[Data records]
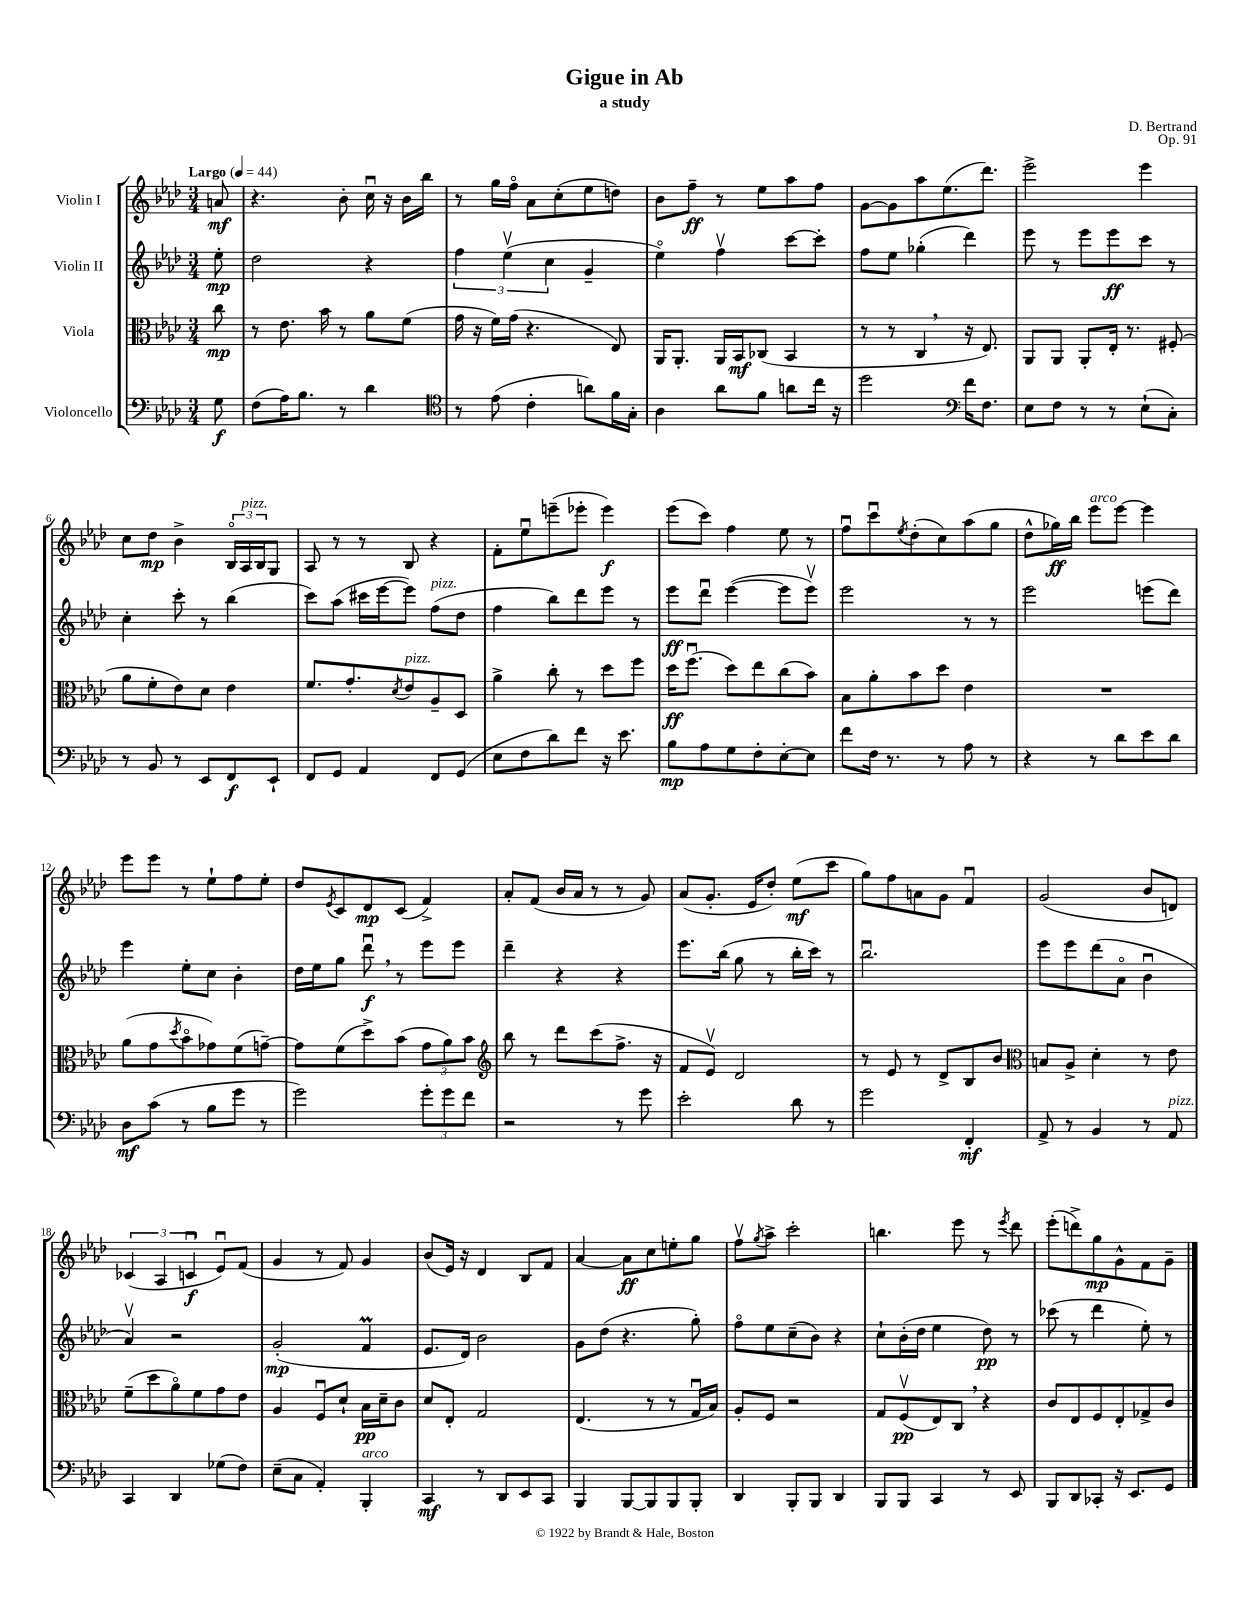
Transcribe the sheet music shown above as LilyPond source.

\header { title = "Gigue in Ab" composer = "D. Bertrand" subtitle = "a study" opus = "Op. 91" }
<<
\new StaffGroup <<
\new Staff = "s0" \with { instrumentName = "Violin I" } {
    \clef treble \key aes \major \numericTimeSignature \time 3/4 \partial 8 \tempo "Largo" 4 = 44
    a'8\mf |
    r4. bes'8-. c''16\downbow r16 bes'16 bes''16 |
    r8 g''16 f''16\flageolet aes'8 c''8-.( ees''8 d''8) |
    bes'8 f''8--\ff r8 ees''8 aes''8 f''8 |
    g'8~ g'8 aes''8 ees''8.( des'''8.) |
    ees'''2-> ees'''4 |
    c''8 des''8\mp bes'4-> \tuplet 3/2 { bes16\flageolet aes16^\markup { \italic "pizz." } bes16 } g8 |
    aes8 r8 r8 bes8 r4 |
    f'8-. ees''8\downbow e'''8--( ees'''8-. ees'''4\f) |
    ees'''8( c'''8) f''4 ees''8 r8 |
    f''8\downbow c'''8\downbow \acciaccatura { ees''8 } des''8-.( c''8) aes''8( g''8 |
    des''8-^ ges''16\ff) bes''16 ees'''8^\markup { \italic "arco" } ees'''8~ ees'''4 |
    ees'''8 ees'''8 r8 ees''8-! f''8 ees''8-. |
    des''8 \acciaccatura { ees'8 } c'8 des'8\mp c'8( f'4->) |
    aes'8-. f'8( bes'16 aes'16 r8 r8 g'8) |
    aes'8( g'8.-. ees'16 des''8-.) ees''8\mf( c'''8 |
    g''8) f''8 a'8 g'8 f'4\downbow |
    g'2( bes'8 d'8) |
    \tuplet 3/2 { ces'4( aes4 c'4\downbow\f } ees'8\downbow) f'8( |
    g'4 r8 f'8) g'4 |
    bes'8( ees'16) r16 des'4 bes8 f'8 |
    aes'4~ aes'8\ff c''8 e''8-. g''8 |
    f''8\upbow \acciaccatura { g''8 } aes''8-> c'''2-. |
    b''4. ees'''8 r8 \acciaccatura { ees'''8 } des'''8 |
    ees'''8-.( d'''8->) g''8\mp g'8-^ f'8 g'8-- \bar "|." |
}
\new Staff = "s1" \with { instrumentName = "Violin II" } {
    \clef treble \key aes \major \numericTimeSignature \time 3/4 \partial 8
    ees''8-.\mp |
    des''2 r4 |
    \tuplet 3/2 { f''4 ees''4\upbow( c''4 } g'4-- |
    ees''4\flageolet) f''4\upbow c'''8~ c'''8-. |
    f''8 ees''8 ges''4-.( des'''4) |
    ees'''8 r8 ees'''8 ees'''8\ff c'''8 r8 |
    c''4-. c'''8-. r8 bes''4( |
    c'''8) aes''8( cis'''16 ees'''16~ ees'''8) f''8^\markup { \italic "pizz." }( des''8 |
    f''4 bes''8) des'''8 ees'''8 r8 |
    ees'''8\ff des'''8\downbow ees'''4~( ees'''8 ees'''8\upbow) |
    ees'''2 r8 r8 |
    ees'''2 e'''8( des'''8) |
    ees'''4 ees''8-. c''8 bes'4-. |
    des''16 ees''16 g''8 des'''8\downbow\f \breathe r8 ees'''8 ees'''8 |
    des'''4-- r4 r4 |
    ees'''8. bes''16( g''8 r8 bes''16-. c'''16) r8 |
    bes''2.\downbow |
    ees'''8 ees'''8 des'''8( aes'8\flageolet bes'4\downbow |
    aes'4\upbow) r2 |
    g'2-.\mp( f'4\prall |
    ees'8. des'16) bes'2 |
    g'8 des''8( r4. g''8-.) |
    f''8\flageolet ees''8 c''8--( bes'8) r4 |
    c''8-! bes'16-.( des''16 ees''4 des''8\pp) r8 |
    ces'''8( r8 des'''4 ees''8-.) r8 \bar "|." |
}
\new Staff = "s2" \with { instrumentName = "Viola" } {
    \clef alto \key aes \major \numericTimeSignature \time 3/4 \partial 8
    c''8\mp |
    r8 ees'8. bes'16 r8 aes'8 f'8( |
    g'16 r16 f'16) g'16( r4. ees8) |
    aes,16 aes,8.-. aes,16 bes,16\mf ces8( bes,4 |
    r8 r8 c4 \breathe r16 ees8.) |
    aes,8 aes,8 aes,8-. ees16-. r8. fis8-.( |
    aes'8 f'8-. ees'8) des'8 ees'4 |
    f'8. g'8.-. \acciaccatura { des'8 } ees'8^\markup { \italic "pizz." } aes8-- des8 |
    aes'4-> c''8-. r8 des''8 f''8 |
    des''16\ff f''8.\downbow( des''8) ees''8 c''8( bes'8) |
    bes8 aes'8-. bes'8 des''8 ees'4 |
    R2. |
    aes'8( g'8 \acciaccatura { des''8 } bes'8\flageolet ges'8) f'8( g'8~--) |
    g'8 f'8( des''8->) bes'8( \tuplet 3/2 { g'8 aes'8) bes'8 } |
    \clef treble bes''8 r8 des'''8 c'''8( f''8.-> r16 |
    f'8 ees'8\upbow) des'2 |
    r8 ees'8 r8 des'8-> bes8 bes'8 |
    \clef alto b8 aes8-> des'4-. r8 ees'8 |
    f'8--( des''8 aes'8\flageolet) f'8 g'8 ees'8 |
    aes4 f8\downbow des'8-! bes16\pp des'16-- c'8 |
    des'8 ees8-. g2 |
    ees4.( r8 r8 g16\downbow bes16) |
    aes8-. f8 r2 |
    g8 f8\upbow\pp( ees8) c8 \breathe r4 |
    c'8 ees8 f8 ees8-. ges8-> c'8 \bar "|." |
}
\new Staff = "s3" \with { instrumentName = "Violoncello" } {
    \clef bass \key aes \major \numericTimeSignature \time 3/4 \partial 8
    g8\f |
    f8( aes16) bes8. r8 des'4 |
    \clef tenor r8 ees'8( c'4-. a'8) f'16 g16-. |
    aes4 aes'8 f'8 a'8 c''16 r16 |
    des''2 \clef bass f'16 f8. |
    ees8 f8 r8 r8 ees8-!( c8-.) |
    r8 bes,8 r8 ees,8 f,8\f ees,8-! |
    f,8 g,8 aes,4 f,8 g,8( |
    ees8 f8 des'8) f'8 r16 ees'8. |
    bes8\mp aes8 g8 f8-. ees8~-. ees8 |
    f'8 f16 r8. r8 aes8 r8 |
    r4 r8 des'8 ees'8 des'8 |
    des8\mf c'8( r8 bes8 g'8 r8 |
    g'2) \tuplet 3/2 { g'8-. g'8 f'8 } |
    r2 r8 g'8 |
    ees'2-. des'8 r8 |
    g'2 f,4-.\mf |
    aes,8-> r8 bes,4 r8 aes,8^\markup { \italic "pizz." } |
    c,4 des,4 ges8( f8) |
    ees8--( c8 aes,4-.) bes,,4-.^\markup { \italic "arco" } |
    c,4\mf r8 des,8 ees,8 c,8 |
    bes,,4 bes,,8~ bes,,8 bes,,8 bes,,8-. |
    des,4 bes,,8-. bes,,8 des,4 |
    bes,,8 bes,,8 c,4 r8 ees,8 |
    bes,,8 des,8 ces,8-. r16 ees,8. g,8 \bar "|." |
}
>>
>>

> _YOUR OBJECTIVE_
Please collect every line above that contains the string "with".

> _RESPONSE TO THIS TASK_
\new Staff = "s0" \with { instrumentName = "Violin I" } {
\new Staff = "s1" \with { instrumentName = "Violin II" } {
\new Staff = "s2" \with { instrumentName = "Viola" } {
\new Staff = "s3" \with { instrumentName = "Violoncello" } {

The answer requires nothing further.